Task description:
Copy the data that follows exactly. Include no pictures.
Dataset Start Marker
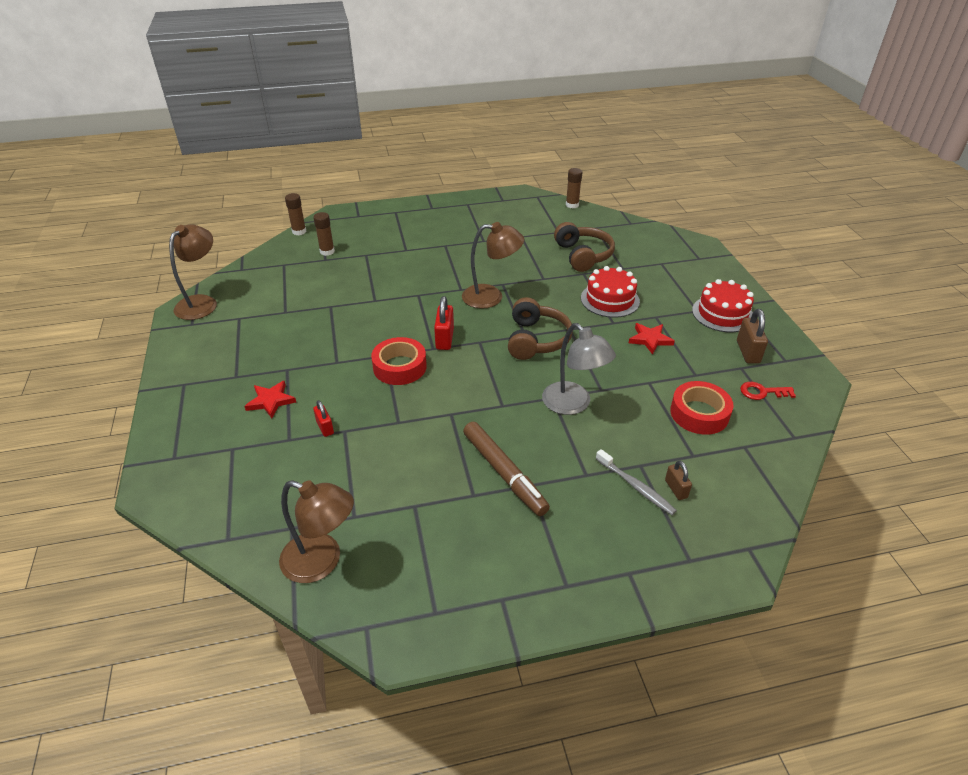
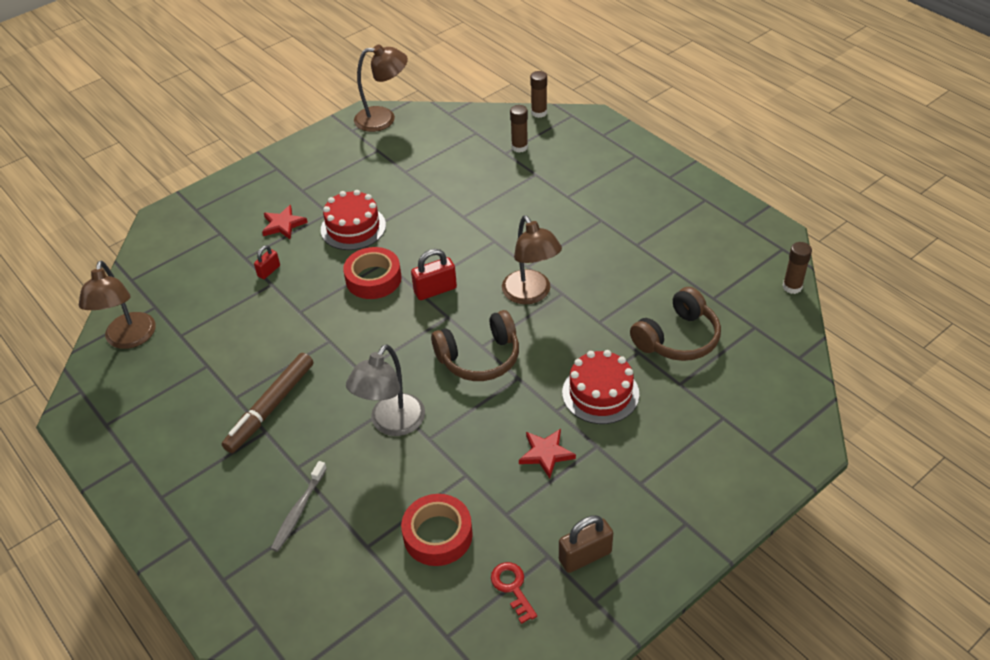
camera: 65 degrees right, 5 degrees up
(676, 489) = (310, 544): brown padlock -> none
(722, 314) = (652, 511): red cake -> red cake (353, 227)

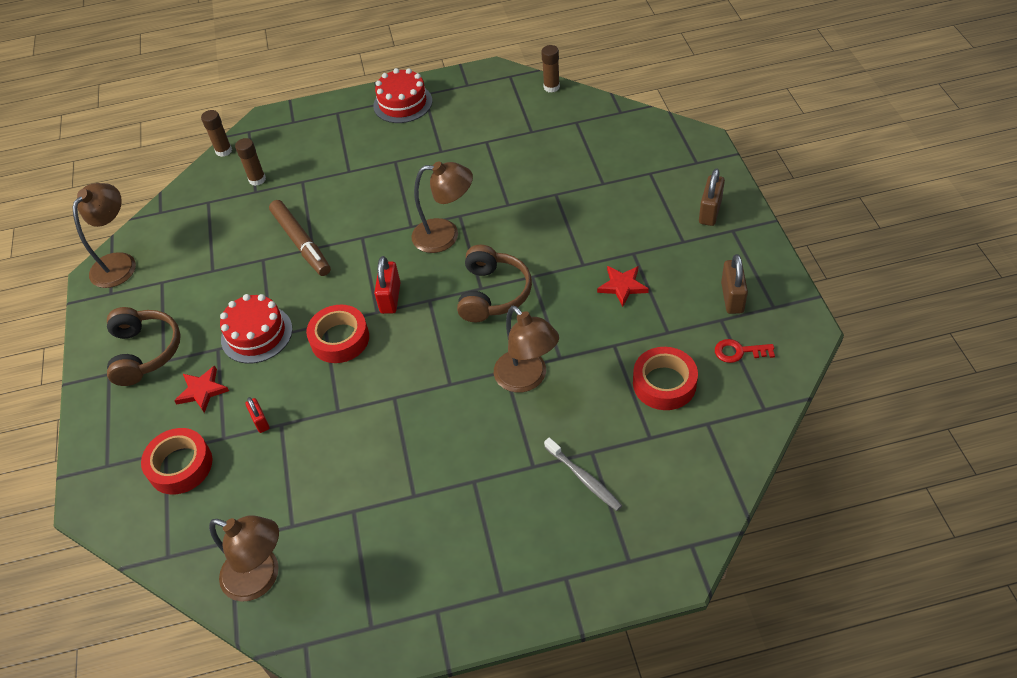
camera: 60 degrees left, 5 degrees up
(210, 247) = (180, 466): none -> red tape
(270, 407) = (447, 468): brown marker -> brown marker (301, 243)
(391, 424) = (527, 379): grey lamp -> brown lamp
(600, 393) = (582, 231): red cake -> red cake (402, 103)
(677, 338) = (557, 167): brown headphones -> brown headphones (145, 352)
(700, 492) = (710, 212): none -> brown padlock

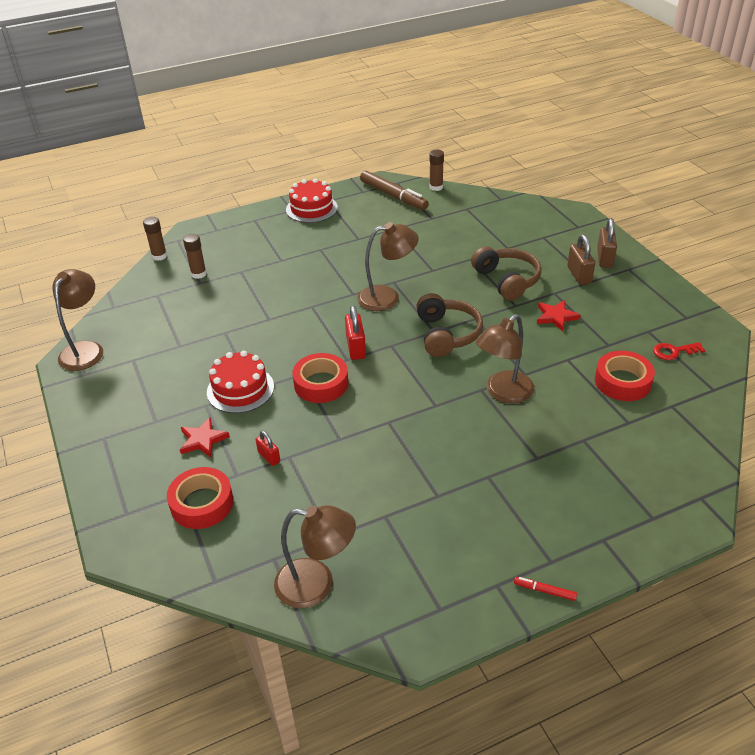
camera: 15 degrees left, 10 degrees down
(145, 352) = (135, 416): brown headphones -> brown headphones (507, 280)
(301, 243) = (257, 316): brown marker -> brown marker (393, 196)
(482, 626) = (544, 591): none -> red marker
(527, 379) = (503, 393): brown lamp -> brown lamp turned 90 degrees clockwise
(584, 478) = (585, 460): grey toothbrush -> none
(732, 297) = (650, 315): brown padlock -> brown padlock (579, 275)

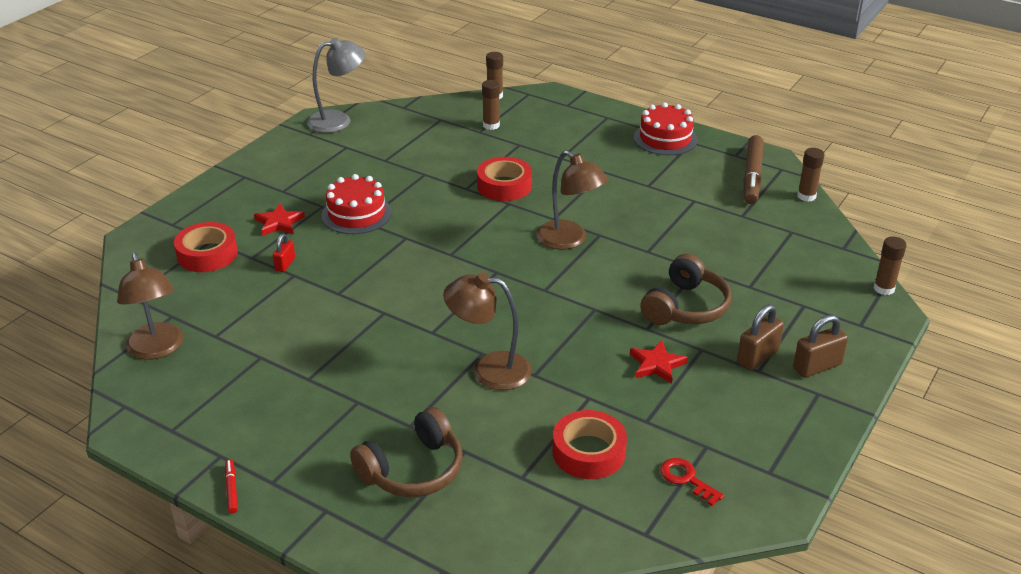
camera: 55 degrees right, 5 degrees down
(85, 349) = (338, 120): brown lamp -> grey lamp
(321, 384) = (402, 253): red tape -> red tape (504, 186)
(356, 348) = (472, 252): red padlock -> none
(446, 334) = (547, 299): brown headphones -> brown headphones (413, 470)
(552, 204) = (884, 288): none -> brown glue stick

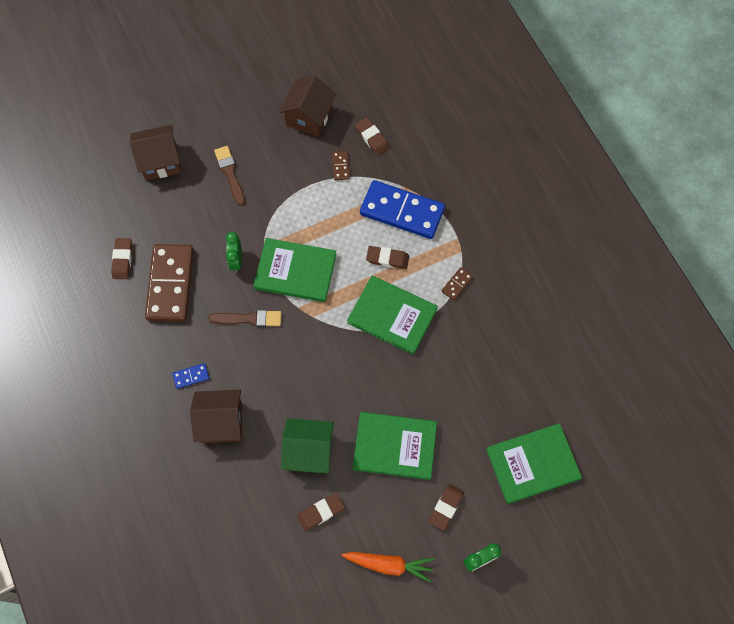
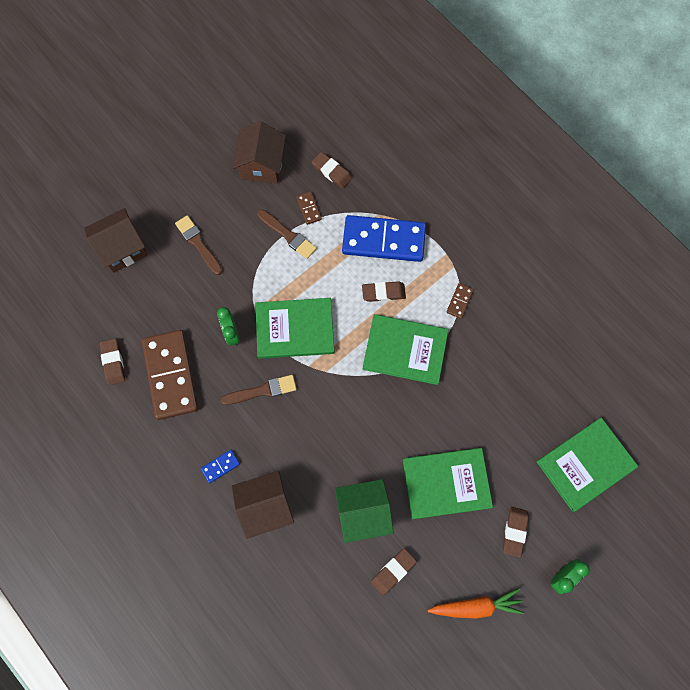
camera: 15 degrees left, 5 degrees up
(314, 186) = (288, 235): none -> brown brush

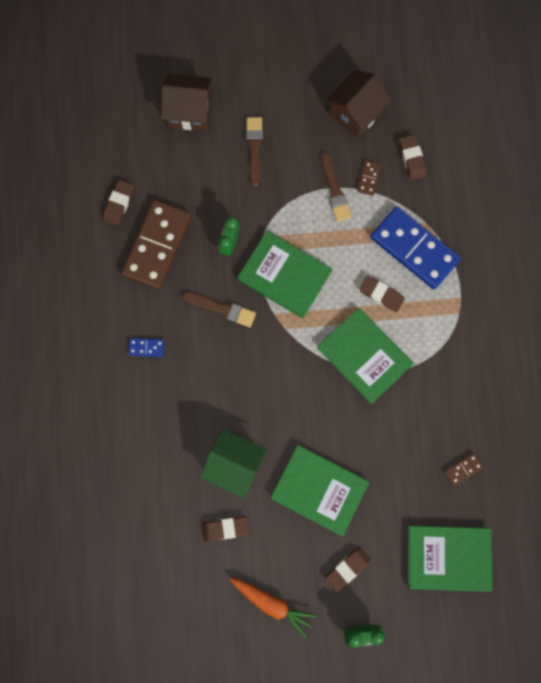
camera: 35 degrees right, 5 degrees up
(265, 506) = (160, 404): brown house -> none
(459, 301) = (442, 346): brown domino -> brown domino (463, 469)

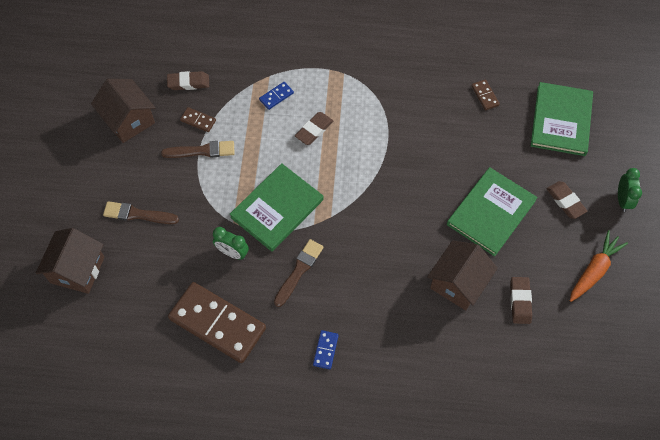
camera: 80 degrees left, 15 degrees down
(119, 204) = (161, 356): brown eraser -> none
(234, 464) = (458, 283): green house -> brown house
(364, 356) = (370, 154): green book -> none
(414, 249) = (276, 96): blue domino -> blue domino, size x0.41

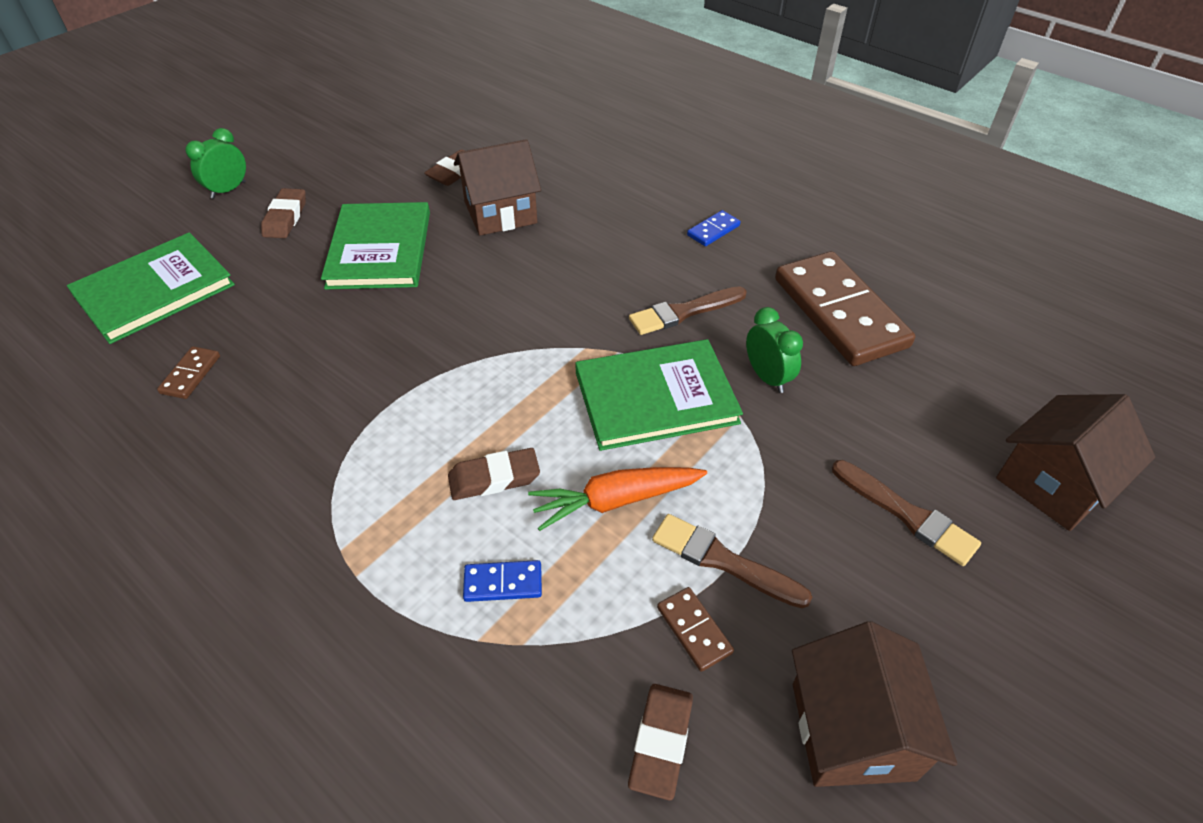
camera: 145 degrees left, 15 degrees down
(188, 83) = (661, 742): brown eraser -> brown eraser turned 75 degrees clockwise
(491, 212) = (380, 249): green book -> green book turned 75 degrees counterclockwise
(594, 270) = (349, 159): orange carrot -> orange carrot (615, 501)

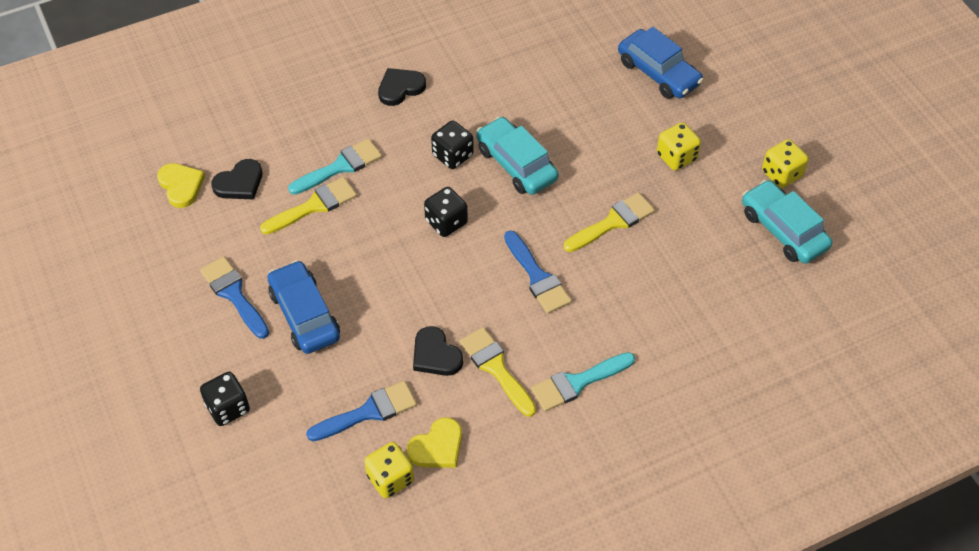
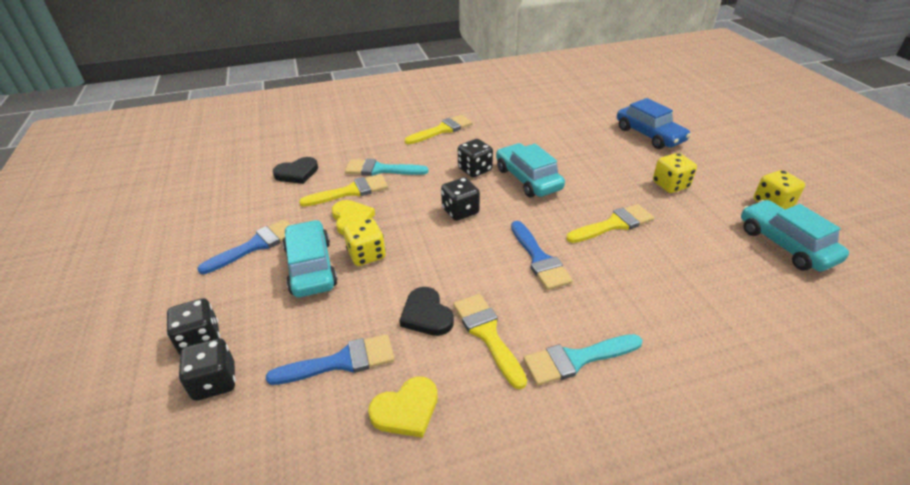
camera: 10 degrees right, 15 degrees down
(181, 186) = (251, 171): yellow heart -> yellow heart (351, 219)
(234, 294) = (255, 245): blue brush -> blue brush turned 75 degrees clockwise
(261, 445) = (215, 382): none -> black dice
(304, 315) = (311, 267): blue car -> turquoise car
(340, 167) = (381, 170): turquoise brush -> turquoise brush turned 150 degrees counterclockwise
(390, 478) = (342, 440): yellow dice -> yellow dice (366, 255)
(400, 88) = (442, 130): black heart -> yellow brush

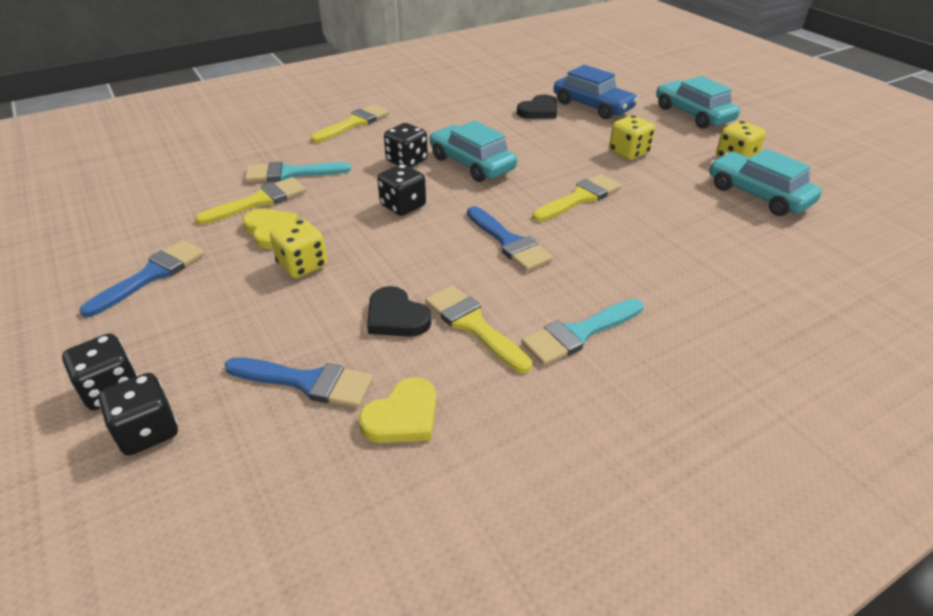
camera: 15 degrees left, 0 degrees up
(297, 173) = (181, 189): black heart -> black heart (539, 111)
(311, 267) = (235, 288): turquoise car -> turquoise car (693, 114)
(341, 362) = (307, 382): blue brush -> blue brush turned 45 degrees clockwise

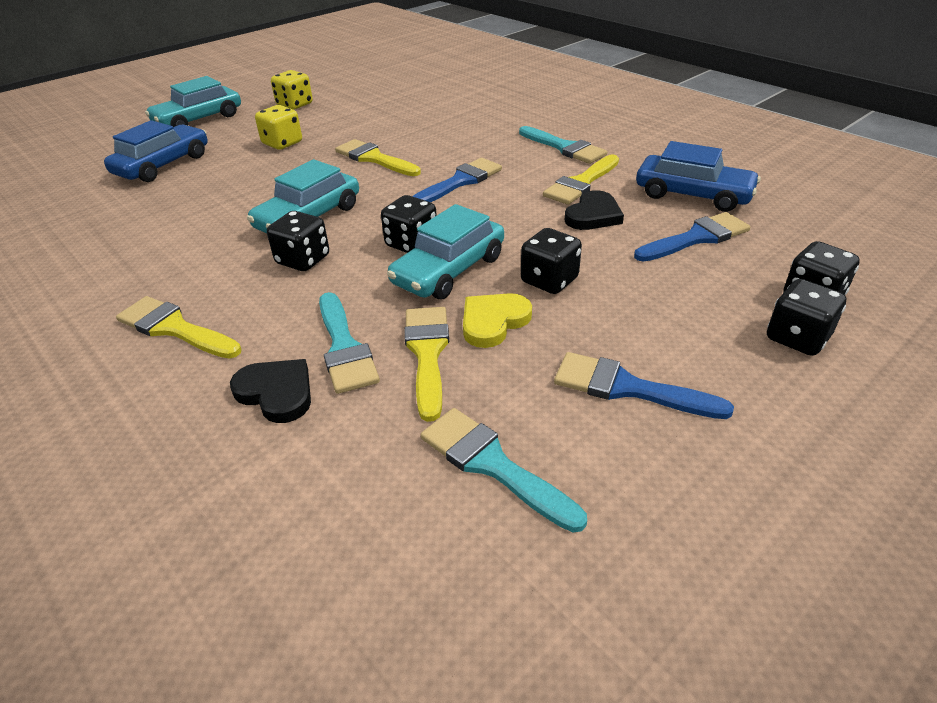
camera: 100 degrees left, 0 degrees up
(146, 213) = (493, 465): none -> turquoise brush
(259, 201) = (427, 354): yellow brush -> yellow brush turned 45 degrees clockwise
(302, 265) = (549, 280): yellow dice -> black dice
(307, 382) = (696, 238): blue brush -> blue brush turned 60 degrees clockwise
(403, 416) = (693, 194): yellow heart -> blue car
(539, 111) = (167, 193): black heart -> black heart (276, 393)
(758, 195) = (356, 98): turquoise car -> turquoise car (449, 270)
Dataset End Marker
Result of this exercise:
camera: 65 degrees right, 5 degrees up
(676, 489) = (310, 544): brown padlock -> none
(722, 314) = (652, 511): red cake -> red cake (353, 227)

camera: 60 degrees left, 5 degrees up
(210, 247) = (180, 466): none -> red tape
(270, 407) = (447, 468): brown marker -> brown marker (301, 243)
(391, 424) = (527, 379): grey lamp -> brown lamp
(600, 393) = (582, 231): red cake -> red cake (402, 103)
(677, 338) = (557, 167): brown headphones -> brown headphones (145, 352)
(700, 492) = (710, 212): none -> brown padlock

camera: 15 degrees left, 10 degrees down
(145, 352) = (135, 416): brown headphones -> brown headphones (507, 280)
(301, 243) = (257, 316): brown marker -> brown marker (393, 196)
(482, 626) = (544, 591): none -> red marker
(527, 379) = (503, 393): brown lamp -> brown lamp turned 90 degrees clockwise
(584, 478) = (585, 460): grey toothbrush -> none
(732, 297) = (650, 315): brown padlock -> brown padlock (579, 275)

camera: 55 degrees right, 5 degrees down
(85, 349) = (338, 120): brown lamp -> grey lamp
(321, 384) = (402, 253): red tape -> red tape (504, 186)
(356, 348) = (472, 252): red padlock -> none
(446, 334) = (547, 299): brown headphones -> brown headphones (413, 470)
(552, 204) = (884, 288): none -> brown glue stick

camera: 15 degrees left, 5 degrees up
(314, 186) = (288, 235): none -> brown brush

camera: 35 degrees right, 5 degrees up
(265, 506) = (160, 404): brown house -> none
(459, 301) = (442, 346): brown domino -> brown domino (463, 469)

camera: 80 degrees left, 15 degrees down
(119, 204) = (161, 356): brown eraser -> none
(234, 464) = (458, 283): green house -> brown house
(364, 356) = (370, 154): green book -> none
(414, 249) = (276, 96): blue domino -> blue domino, size x0.41

camera: 145 degrees left, 15 degrees down
(188, 83) = (661, 742): brown eraser -> brown eraser turned 75 degrees clockwise
(491, 212) = (380, 249): green book -> green book turned 75 degrees counterclockwise
(594, 270) = (349, 159): orange carrot -> orange carrot (615, 501)

camera: 10 degrees right, 15 degrees down
(181, 186) = (251, 171): yellow heart -> yellow heart (351, 219)
(234, 294) = (255, 245): blue brush -> blue brush turned 75 degrees clockwise
(261, 445) = (215, 382): none -> black dice
(304, 315) = (311, 267): blue car -> turquoise car
(340, 167) = (381, 170): turquoise brush -> turquoise brush turned 150 degrees counterclockwise
(390, 478) = (342, 440): yellow dice -> yellow dice (366, 255)
(400, 88) = (442, 130): black heart -> yellow brush

camera: 15 degrees left, 0 degrees up
(297, 173) = (181, 189): black heart -> black heart (539, 111)
(311, 267) = (235, 288): turquoise car -> turquoise car (693, 114)
(341, 362) = (307, 382): blue brush -> blue brush turned 45 degrees clockwise

camera: 100 degrees left, 0 degrees up
(146, 213) = (493, 465): none -> turquoise brush
(259, 201) = (427, 354): yellow brush -> yellow brush turned 45 degrees clockwise
(302, 265) = (549, 280): yellow dice -> black dice
(307, 382) = (696, 238): blue brush -> blue brush turned 60 degrees clockwise
(403, 416) = (693, 194): yellow heart -> blue car
(539, 111) = (167, 193): black heart -> black heart (276, 393)
(758, 195) = (356, 98): turquoise car -> turquoise car (449, 270)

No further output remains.